Problem details ▸
Each line below should be repeated exactly, but no picture should be carried over.

(Object change listings)
'''
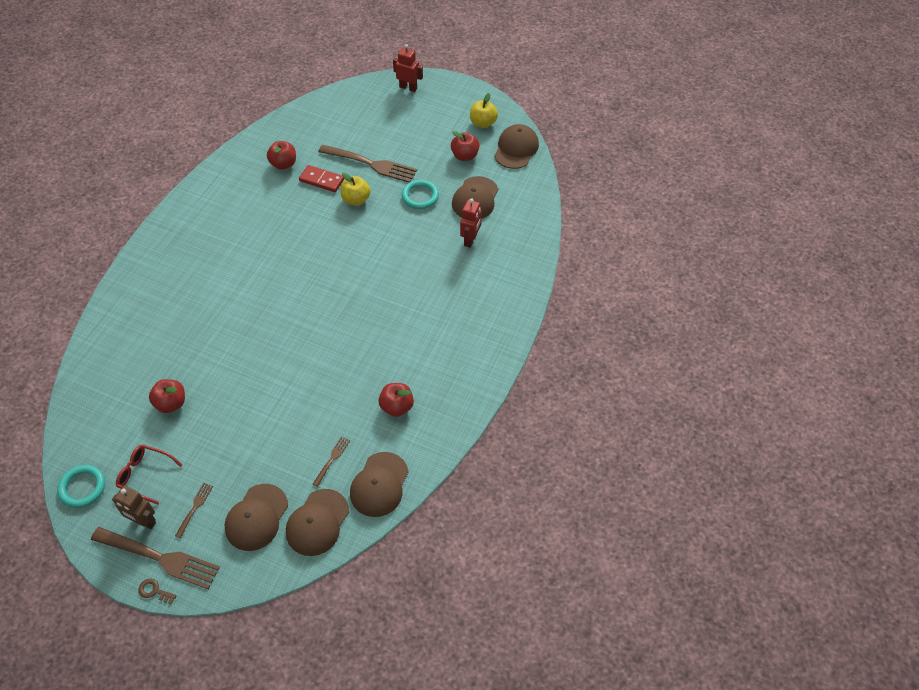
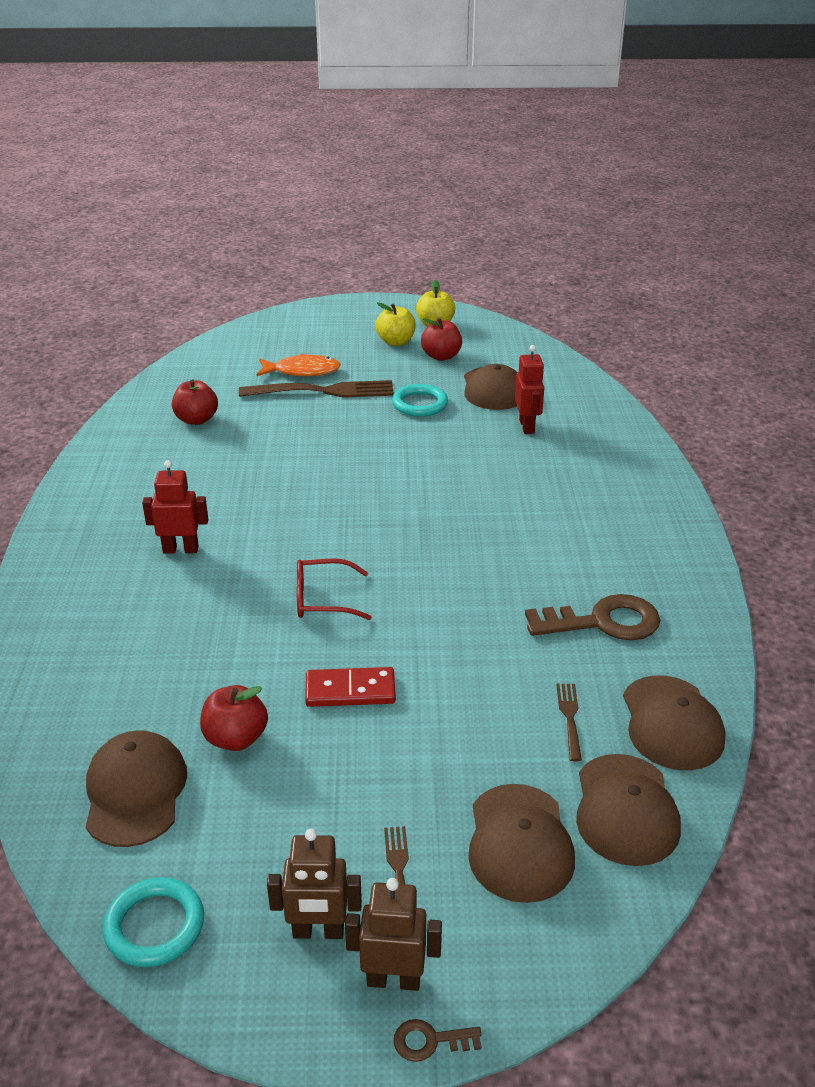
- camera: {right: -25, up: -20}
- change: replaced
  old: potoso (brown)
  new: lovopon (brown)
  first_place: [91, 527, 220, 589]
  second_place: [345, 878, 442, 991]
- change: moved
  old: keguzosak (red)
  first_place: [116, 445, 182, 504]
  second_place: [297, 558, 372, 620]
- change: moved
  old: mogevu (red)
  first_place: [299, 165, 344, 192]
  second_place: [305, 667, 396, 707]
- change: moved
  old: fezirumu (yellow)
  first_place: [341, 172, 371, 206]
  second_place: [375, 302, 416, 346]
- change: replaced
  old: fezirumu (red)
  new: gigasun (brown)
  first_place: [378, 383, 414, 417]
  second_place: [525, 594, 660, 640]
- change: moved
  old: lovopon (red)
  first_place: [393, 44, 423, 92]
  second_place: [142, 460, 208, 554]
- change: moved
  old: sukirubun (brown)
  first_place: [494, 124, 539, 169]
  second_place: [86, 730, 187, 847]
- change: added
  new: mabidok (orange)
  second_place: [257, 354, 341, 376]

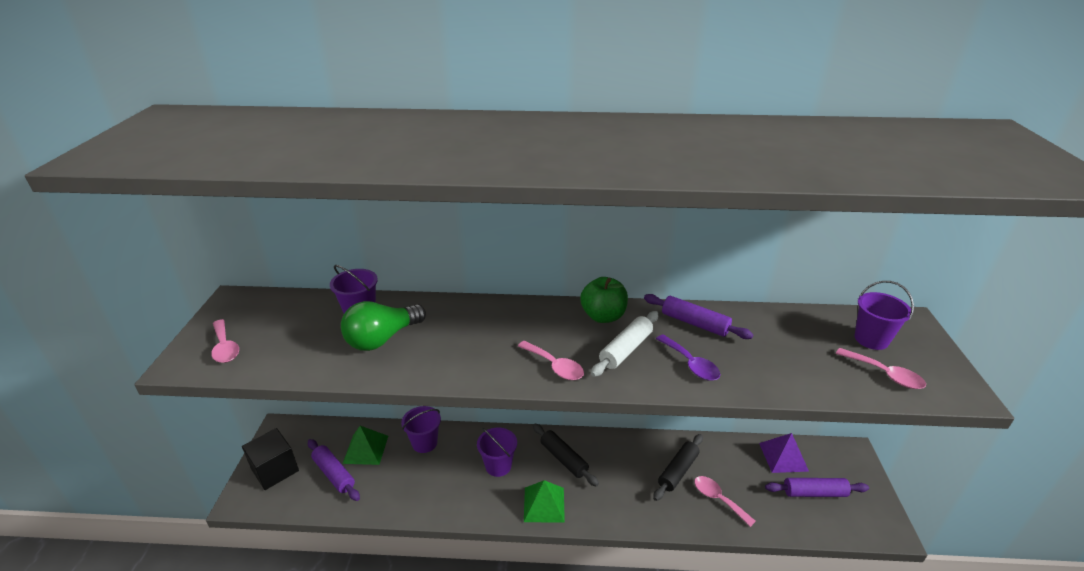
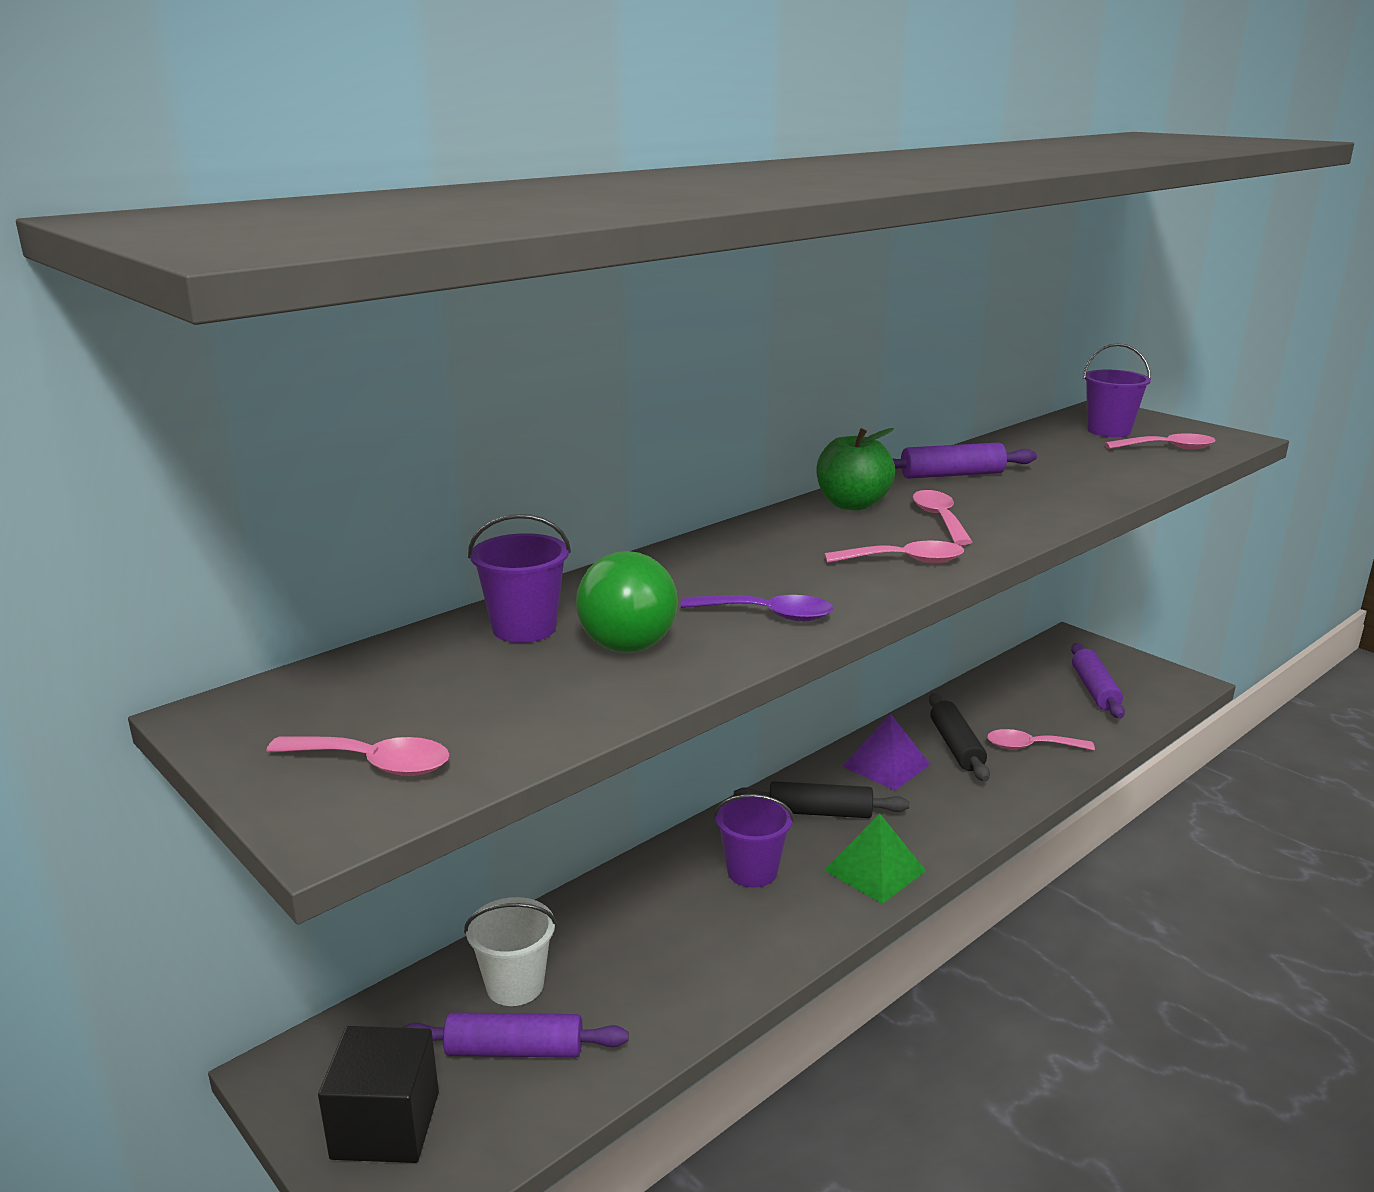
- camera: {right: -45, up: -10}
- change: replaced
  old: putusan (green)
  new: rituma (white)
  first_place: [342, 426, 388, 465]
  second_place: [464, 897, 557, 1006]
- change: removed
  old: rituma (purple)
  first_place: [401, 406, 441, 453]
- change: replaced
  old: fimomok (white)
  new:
'''
Finished task ▸
- camera: {right: -25, up: -20}
- change: replaced
  old: potoso (brown)
  new: lovopon (brown)
  first_place: [91, 527, 220, 589]
  second_place: [345, 878, 442, 991]
- change: moved
  old: keguzosak (red)
  first_place: [116, 445, 182, 504]
  second_place: [297, 558, 372, 620]
- change: moved
  old: mogevu (red)
  first_place: [299, 165, 344, 192]
  second_place: [305, 667, 396, 707]
- change: moved
  old: fezirumu (yellow)
  first_place: [341, 172, 371, 206]
  second_place: [375, 302, 416, 346]
- change: replaced
  old: fezirumu (red)
  new: gigasun (brown)
  first_place: [378, 383, 414, 417]
  second_place: [525, 594, 660, 640]
- change: moved
  old: lovopon (red)
  first_place: [393, 44, 423, 92]
  second_place: [142, 460, 208, 554]
- change: moved
  old: sukirubun (brown)
  first_place: [494, 124, 539, 169]
  second_place: [86, 730, 187, 847]
- change: added
  new: mabidok (orange)
  second_place: [257, 354, 341, 376]

- camera: {right: -45, up: -10}
- change: replaced
  old: putusan (green)
  new: rituma (white)
  first_place: [342, 426, 388, 465]
  second_place: [464, 897, 557, 1006]
- change: removed
  old: rituma (purple)
  first_place: [401, 406, 441, 453]
- change: replaced
  old: fimomok (white)
  new:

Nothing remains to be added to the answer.